### Given records
□ □ □

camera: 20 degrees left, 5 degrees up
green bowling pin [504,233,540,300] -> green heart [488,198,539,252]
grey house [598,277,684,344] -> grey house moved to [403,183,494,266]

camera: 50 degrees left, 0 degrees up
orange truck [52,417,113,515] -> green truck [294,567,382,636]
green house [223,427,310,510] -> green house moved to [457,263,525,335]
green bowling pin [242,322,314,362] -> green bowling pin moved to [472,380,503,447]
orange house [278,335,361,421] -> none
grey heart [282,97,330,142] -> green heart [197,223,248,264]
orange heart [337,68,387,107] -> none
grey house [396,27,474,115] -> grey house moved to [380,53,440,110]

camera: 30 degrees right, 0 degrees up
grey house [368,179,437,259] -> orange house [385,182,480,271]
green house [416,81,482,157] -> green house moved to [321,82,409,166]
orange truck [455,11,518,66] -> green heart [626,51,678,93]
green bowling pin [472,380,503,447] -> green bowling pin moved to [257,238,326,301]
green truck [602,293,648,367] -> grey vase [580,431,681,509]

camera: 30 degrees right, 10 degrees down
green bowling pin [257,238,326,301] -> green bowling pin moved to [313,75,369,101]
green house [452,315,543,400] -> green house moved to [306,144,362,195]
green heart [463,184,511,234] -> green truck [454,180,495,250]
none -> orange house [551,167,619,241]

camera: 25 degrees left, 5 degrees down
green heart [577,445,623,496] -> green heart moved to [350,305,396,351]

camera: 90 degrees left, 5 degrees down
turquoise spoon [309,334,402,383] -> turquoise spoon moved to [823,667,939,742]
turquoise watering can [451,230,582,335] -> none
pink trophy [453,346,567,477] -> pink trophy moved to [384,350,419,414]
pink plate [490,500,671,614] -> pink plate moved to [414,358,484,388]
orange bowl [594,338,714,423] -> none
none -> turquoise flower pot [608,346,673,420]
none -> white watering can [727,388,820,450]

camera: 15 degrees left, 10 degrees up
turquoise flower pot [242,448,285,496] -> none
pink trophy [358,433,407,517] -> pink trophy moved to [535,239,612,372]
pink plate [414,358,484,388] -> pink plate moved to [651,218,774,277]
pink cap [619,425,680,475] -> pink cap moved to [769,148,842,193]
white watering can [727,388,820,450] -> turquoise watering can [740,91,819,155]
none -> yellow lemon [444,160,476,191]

□ □ □

### Your objective
The lines to copy run from the start of the records above through the line holding "orange heart [337,68,387,107] -> none"; give them exactly, both ends included, and nothing else.

### Completed exercise
camera: 20 degrees left, 5 degrees up
green bowling pin [504,233,540,300] -> green heart [488,198,539,252]
grey house [598,277,684,344] -> grey house moved to [403,183,494,266]

camera: 50 degrees left, 0 degrees up
orange truck [52,417,113,515] -> green truck [294,567,382,636]
green house [223,427,310,510] -> green house moved to [457,263,525,335]
green bowling pin [242,322,314,362] -> green bowling pin moved to [472,380,503,447]
orange house [278,335,361,421] -> none
grey heart [282,97,330,142] -> green heart [197,223,248,264]
orange heart [337,68,387,107] -> none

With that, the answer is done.